■ Goal of the exercise: The records below hold a stretch from the line with "camera: 75 degrees left, 10 degrees down" through the line with "(498, 196) = (323, 137): white"; return exactly those lines, ends included, and nothing more.

■ Dataset content:
--- START ---
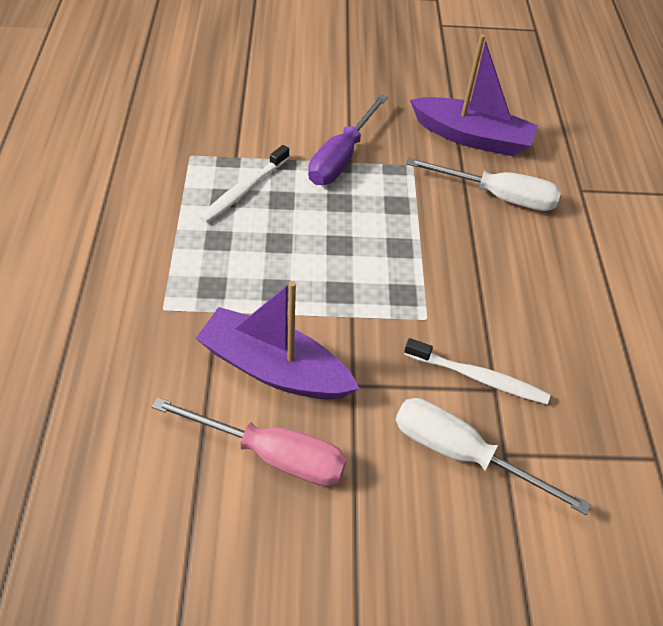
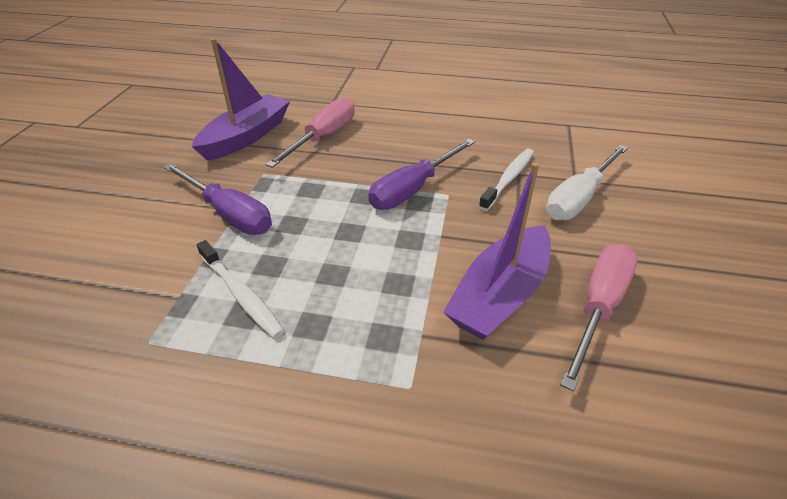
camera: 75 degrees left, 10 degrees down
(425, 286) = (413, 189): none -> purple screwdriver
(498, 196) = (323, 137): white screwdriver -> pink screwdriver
--- END ---
--- START ---
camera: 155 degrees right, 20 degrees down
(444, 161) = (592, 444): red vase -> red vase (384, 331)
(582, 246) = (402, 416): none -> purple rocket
--- END ---
■ Your solution:
camera: 75 degrees left, 10 degrees down
(425, 286) = (413, 189): none -> purple screwdriver
(498, 196) = (323, 137): white screwdriver -> pink screwdriver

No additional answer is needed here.